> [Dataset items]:
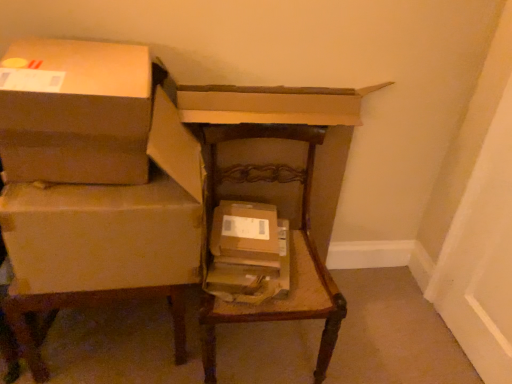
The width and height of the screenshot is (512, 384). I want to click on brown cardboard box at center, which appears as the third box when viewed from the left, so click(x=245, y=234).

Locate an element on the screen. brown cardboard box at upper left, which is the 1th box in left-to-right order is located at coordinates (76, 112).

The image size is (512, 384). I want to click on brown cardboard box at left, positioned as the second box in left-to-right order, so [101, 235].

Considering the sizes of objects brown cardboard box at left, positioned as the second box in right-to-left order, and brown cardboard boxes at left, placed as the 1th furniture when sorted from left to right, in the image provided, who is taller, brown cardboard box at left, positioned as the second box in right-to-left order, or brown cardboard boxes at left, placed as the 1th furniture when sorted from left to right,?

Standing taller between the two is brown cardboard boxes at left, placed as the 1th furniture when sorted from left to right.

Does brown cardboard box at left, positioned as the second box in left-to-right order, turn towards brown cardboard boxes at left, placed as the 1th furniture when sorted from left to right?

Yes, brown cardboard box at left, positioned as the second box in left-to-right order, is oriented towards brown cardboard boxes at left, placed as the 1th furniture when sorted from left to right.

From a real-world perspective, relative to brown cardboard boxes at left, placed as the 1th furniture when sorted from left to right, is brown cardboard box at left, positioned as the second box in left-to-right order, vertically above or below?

> [Task statement]:
Please put the data, from its start through the line containing "The image size", into a Markdown table with columns n and Line, one row per line, numbered in order. Leave out blank lines and the picture.

> [Problem solution]:
| n | Line |
|---|---|
| 1 | The width and height of the screenshot is (512, 384). I want to click on brown cardboard box at center, which appears as the third box when viewed from the left, so click(x=245, y=234). |
| 2 | Locate an element on the screen. brown cardboard box at upper left, which is the 1th box in left-to-right order is located at coordinates (76, 112). |
| 3 | The image size is (512, 384). I want to click on brown cardboard box at left, positioned as the second box in left-to-right order, so [101, 235]. |